• **Task directions**:
Everything from the line that contains "(237, 298) = (315, 183): grey" through the last line of the listing must be copied exactly, with both of those lines included and no others.

• **Input data**:
>>>>

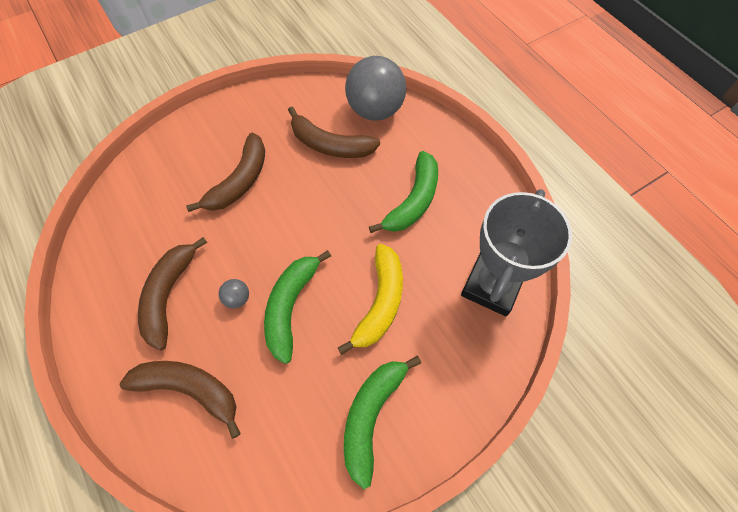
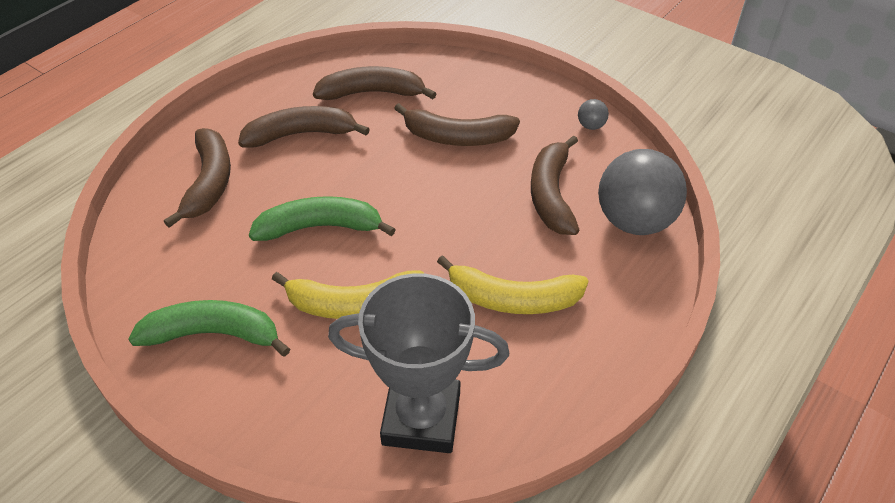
camera: 70 degrees right, 15 degrees down
(148, 224) = (372, 93): none -> brown banana
(237, 298) = (315, 183): grey ball -> grey ball (591, 126)
(413, 201) = (512, 299): green banana -> yellow banana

<<<<

• **Result**:
(237, 298) = (315, 183): grey ball -> grey ball (591, 126)
(413, 201) = (512, 299): green banana -> yellow banana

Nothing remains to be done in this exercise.